> [Assignment] Each record is to be copied exactly, with its pictures left behind.
-- Dataset extract follows --
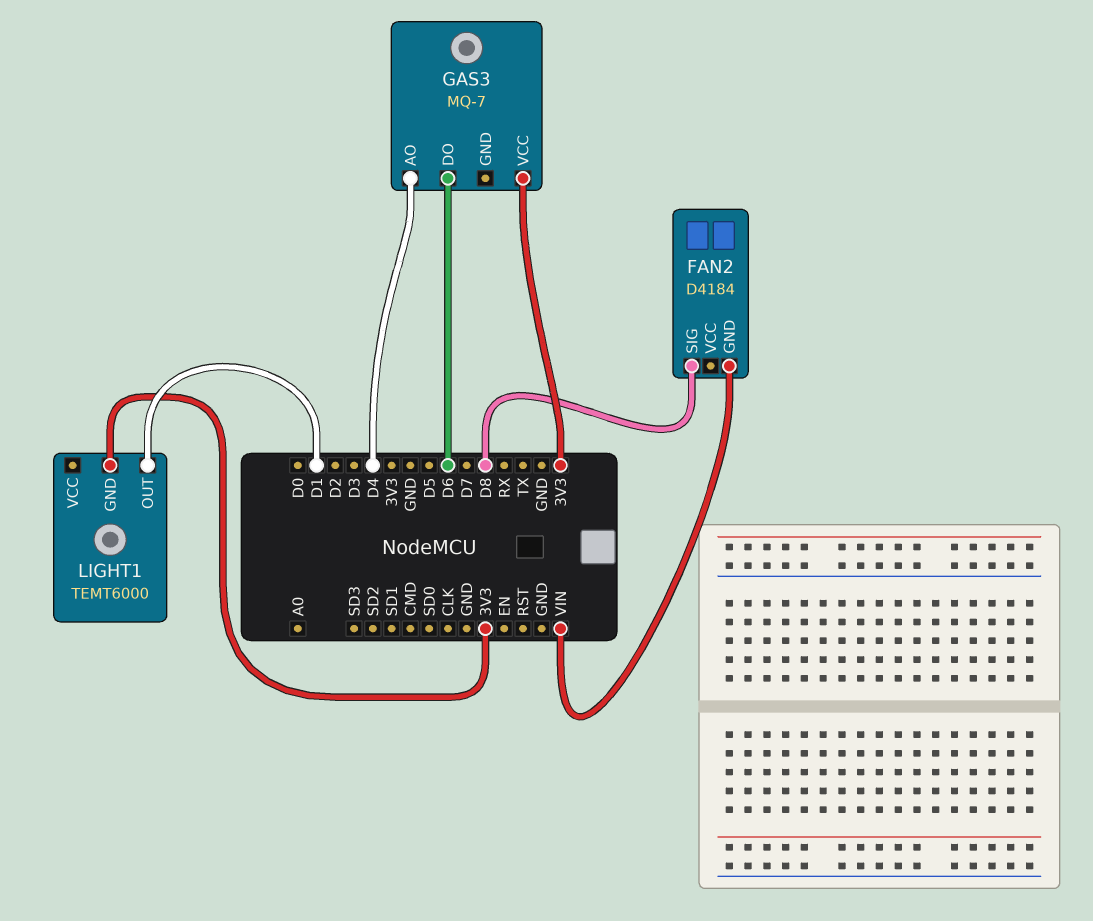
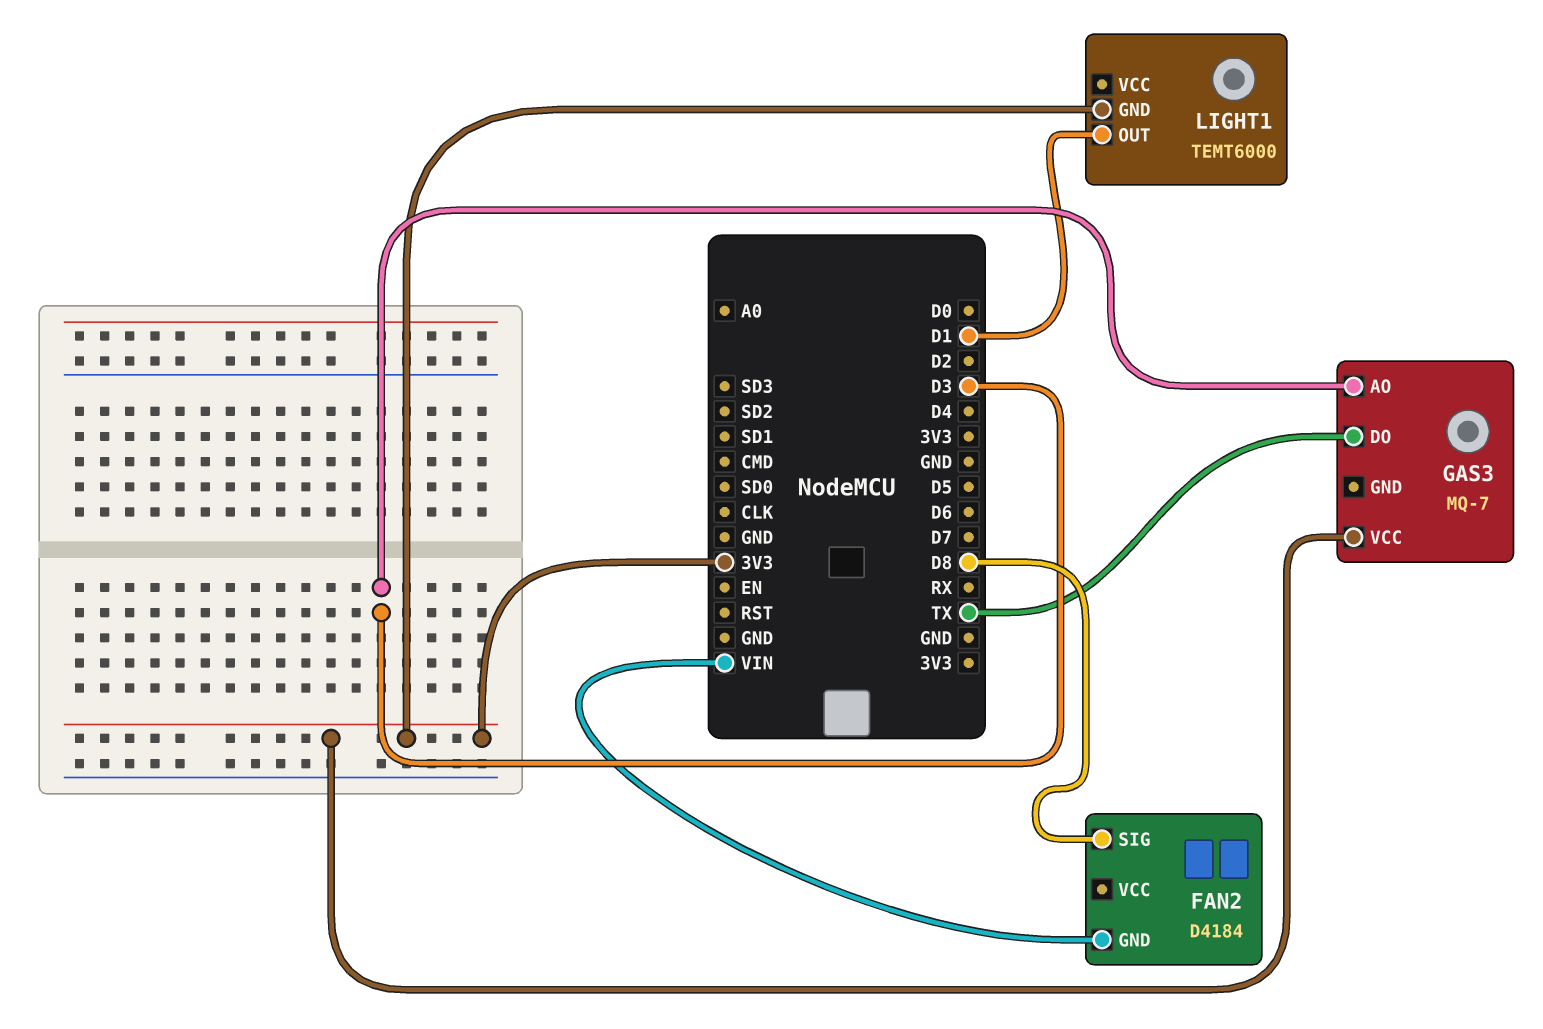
GAS3 pin AO: D4 -> D3
GAS3 pin DO: D6 -> TX

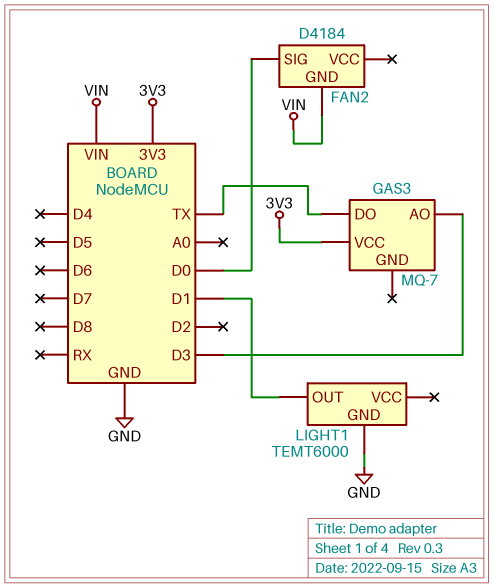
FAN2 pin SIG: D8 -> D0
LIGHT1 pin GND: 3V3 -> GND

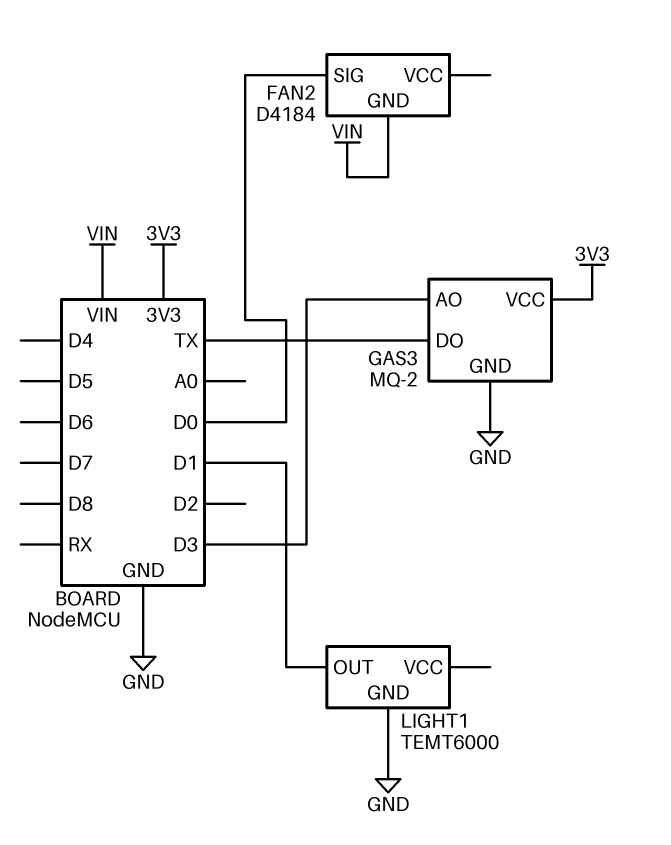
GAS3: MQ-7 -> MQ-2
GAS3 pin GND: none -> GND

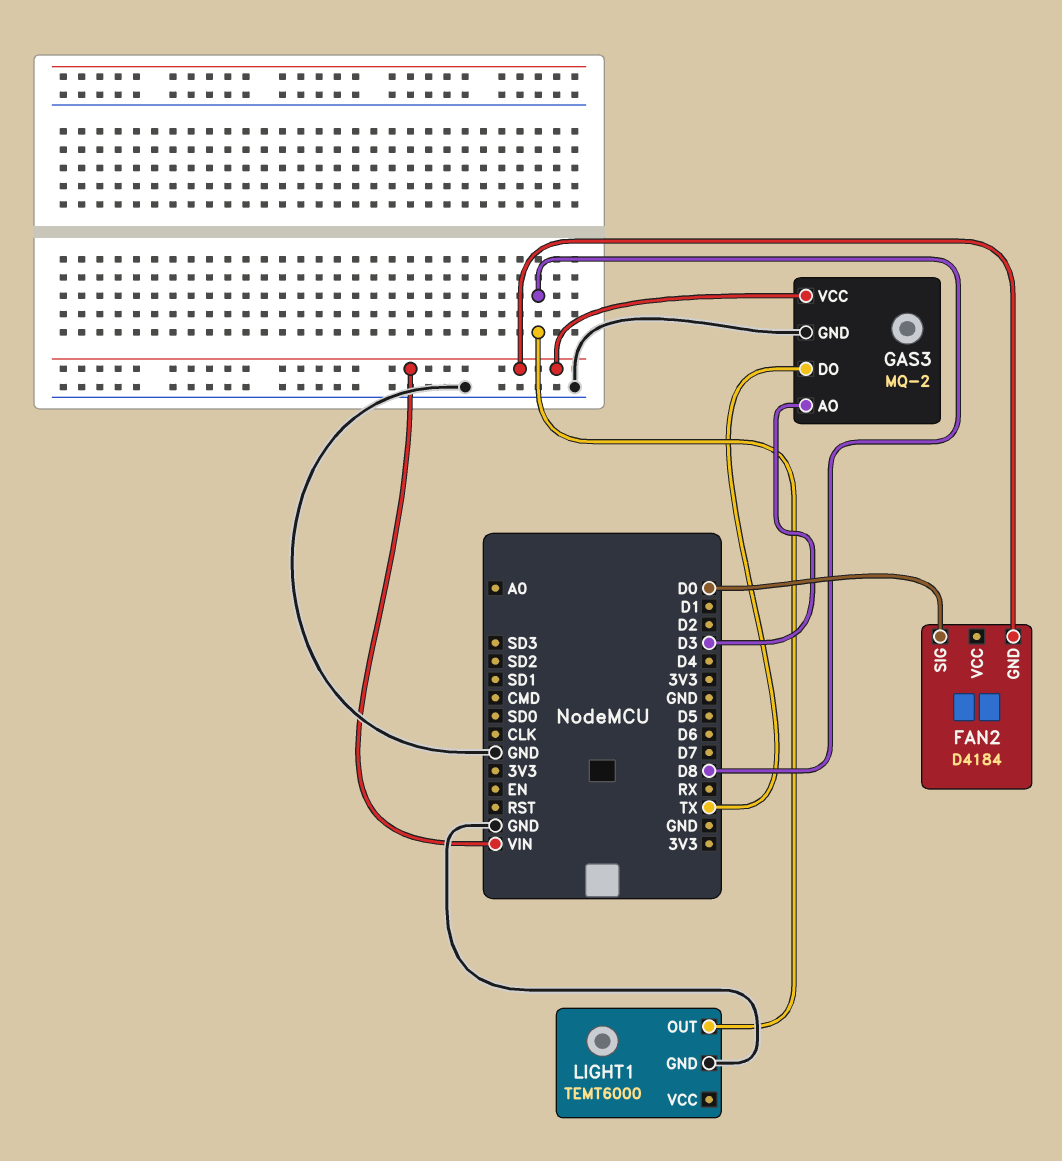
GAS3 pin VCC: 3V3 -> VIN
LIGHT1 pin OUT: D1 -> D8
-- Dataset extract concluded --
> [Result of the exercise]
GAS3 pin AO: D4 -> D3
GAS3 pin DO: D6 -> TX

FAN2 pin SIG: D8 -> D0
LIGHT1 pin GND: 3V3 -> GND

GAS3: MQ-7 -> MQ-2
GAS3 pin GND: none -> GND

GAS3 pin VCC: 3V3 -> VIN
LIGHT1 pin OUT: D1 -> D8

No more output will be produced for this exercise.